(Stored data)
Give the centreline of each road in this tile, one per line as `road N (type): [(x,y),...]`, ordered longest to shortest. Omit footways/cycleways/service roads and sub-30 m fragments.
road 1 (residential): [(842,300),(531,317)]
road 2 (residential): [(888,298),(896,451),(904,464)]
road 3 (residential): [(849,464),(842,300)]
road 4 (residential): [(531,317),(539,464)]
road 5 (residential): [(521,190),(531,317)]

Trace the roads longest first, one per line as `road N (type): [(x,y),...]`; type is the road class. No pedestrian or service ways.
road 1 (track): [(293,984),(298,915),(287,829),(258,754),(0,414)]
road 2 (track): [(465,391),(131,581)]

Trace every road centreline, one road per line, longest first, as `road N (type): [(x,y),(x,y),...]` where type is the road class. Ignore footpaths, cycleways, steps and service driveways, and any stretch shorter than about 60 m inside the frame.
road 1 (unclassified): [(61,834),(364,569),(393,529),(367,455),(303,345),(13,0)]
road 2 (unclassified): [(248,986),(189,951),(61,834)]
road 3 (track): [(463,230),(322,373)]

- **Problem description**: Word for word, reproduce every line of the data.

- **Result**:
Give the centreline of each road in this tile, one per line as `road N (type): [(x,y),...]`, ordered longest to shortest. Omit footways/cycleways/service roads and sub-30 m fragments.
road 1 (residential): [(842,300),(531,317)]
road 2 (residential): [(888,298),(896,451),(904,464)]
road 3 (residential): [(849,464),(842,300)]
road 4 (residential): [(531,317),(539,464)]
road 5 (residential): [(521,190),(531,317)]

Trace the roads longest first, one per line as `road N (type): [(x,y),...]`; type is the road class. No pedestrian or service ways.
road 1 (track): [(293,984),(298,915),(287,829),(258,754),(0,414)]
road 2 (track): [(465,391),(131,581)]

Trace every road centreline, one road per line, longest first, as `road N (type): [(x,y),(x,y),...]` where type is the road class. Ignore footpaths, cycleways, steps and service driveways, and any stretch shorter than about 60 m inside the frame.
road 1 (unclassified): [(61,834),(364,569),(393,529),(367,455),(303,345),(13,0)]
road 2 (unclassified): [(248,986),(189,951),(61,834)]
road 3 (track): [(463,230),(322,373)]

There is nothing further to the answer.